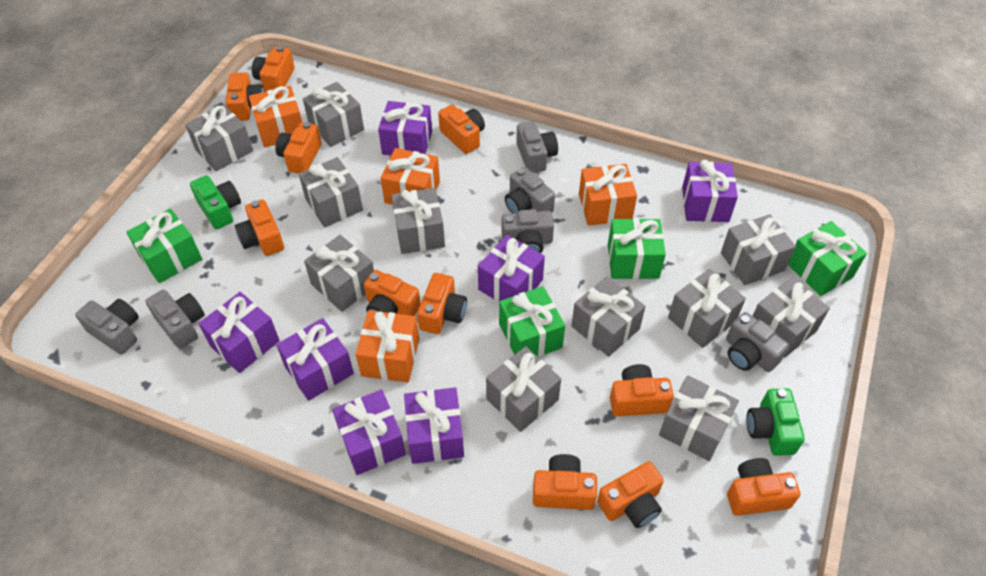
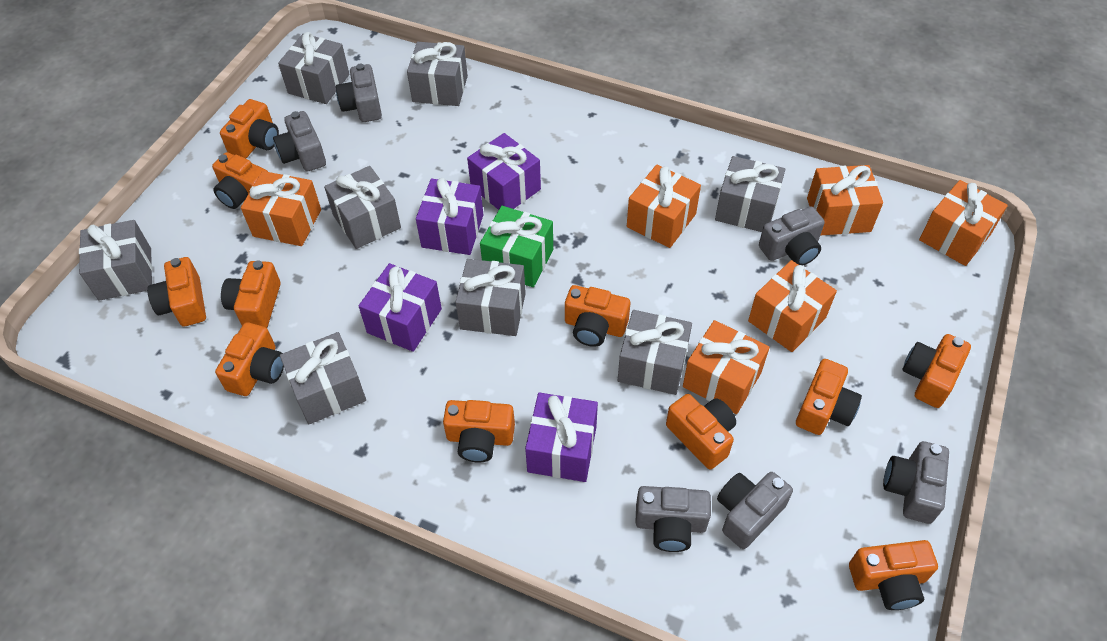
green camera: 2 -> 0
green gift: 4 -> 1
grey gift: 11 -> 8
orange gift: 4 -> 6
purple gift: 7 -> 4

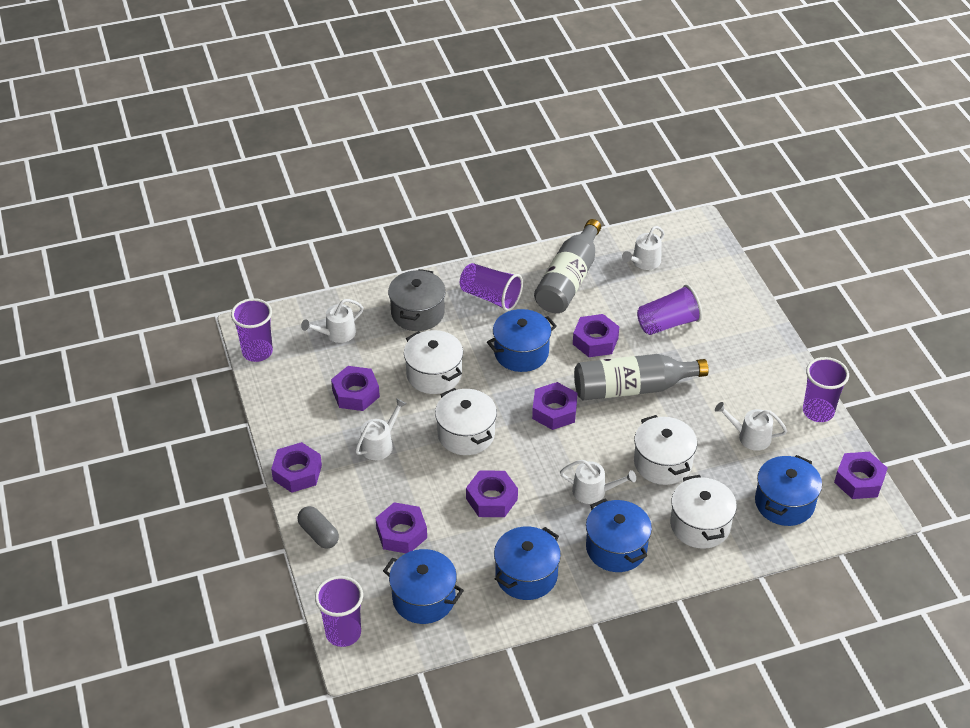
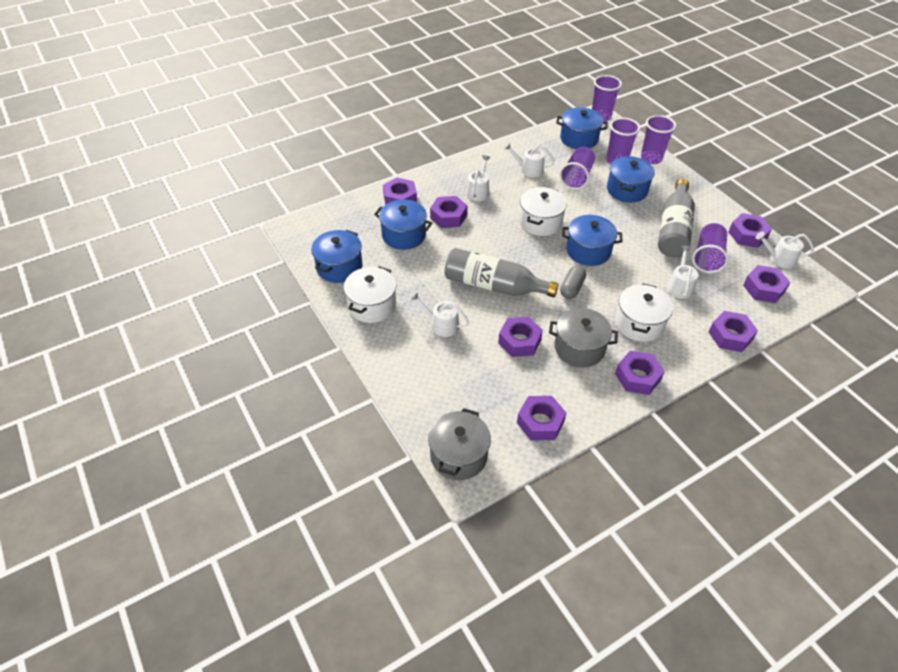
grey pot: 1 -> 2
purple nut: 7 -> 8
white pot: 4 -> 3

Directions for this task – Retype every entry exactly, but keep the pictures out of your copy.

Solution to this exercise –
green camera: 2 -> 0
green gift: 4 -> 1
grey gift: 11 -> 8
orange gift: 4 -> 6
purple gift: 7 -> 4

grey pot: 1 -> 2
purple nut: 7 -> 8
white pot: 4 -> 3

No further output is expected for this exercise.